#### Data shown:
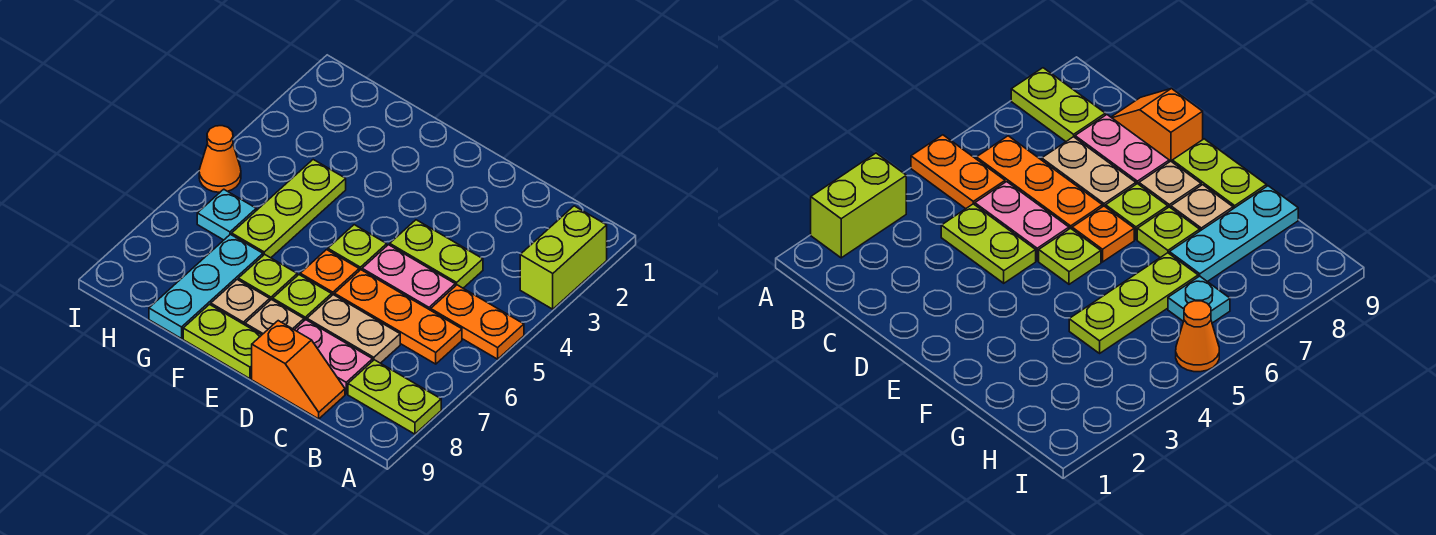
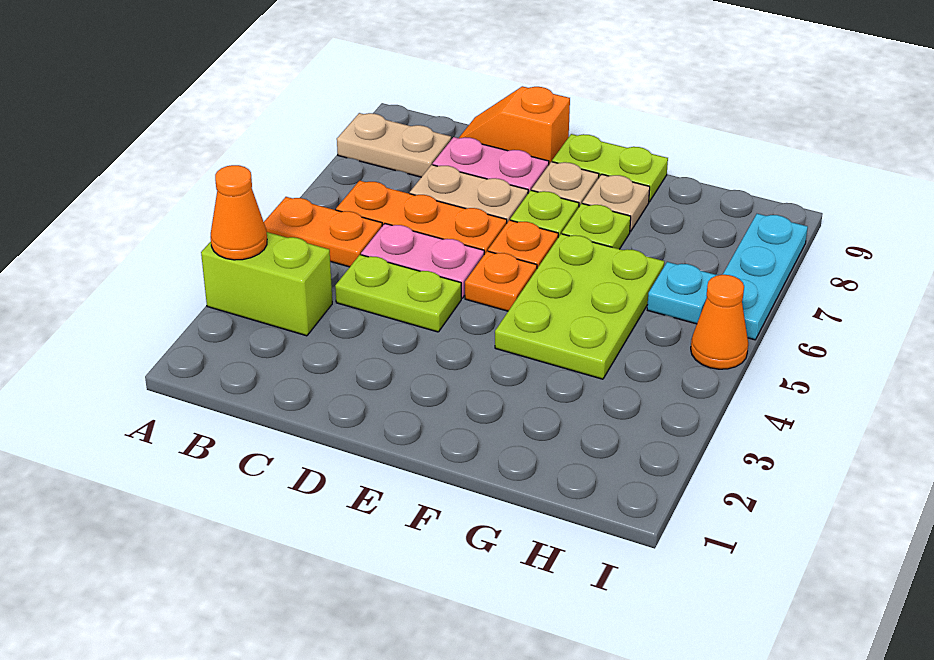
lime brick A2:A3 level 1 -> lime brick A3:B3 level 1
none -> orange cone A3 level 2
lime plate A8:B8 level 1 -> tan plate A8:B8 level 1
lime plate E5 level 1 -> orange plate E5 level 1
lime plate G4:G6 level 1 -> lime plate F4:G6 level 1
cyan plate G7:G9 level 1 -> cyan plate I6:I8 level 1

#### About this task:
Leave the pictures out and output the rest of the data word for word.

#### Completed exercise:
lime brick A2:A3 level 1 -> lime brick A3:B3 level 1
none -> orange cone A3 level 2
lime plate A8:B8 level 1 -> tan plate A8:B8 level 1
lime plate E5 level 1 -> orange plate E5 level 1
lime plate G4:G6 level 1 -> lime plate F4:G6 level 1
cyan plate G7:G9 level 1 -> cyan plate I6:I8 level 1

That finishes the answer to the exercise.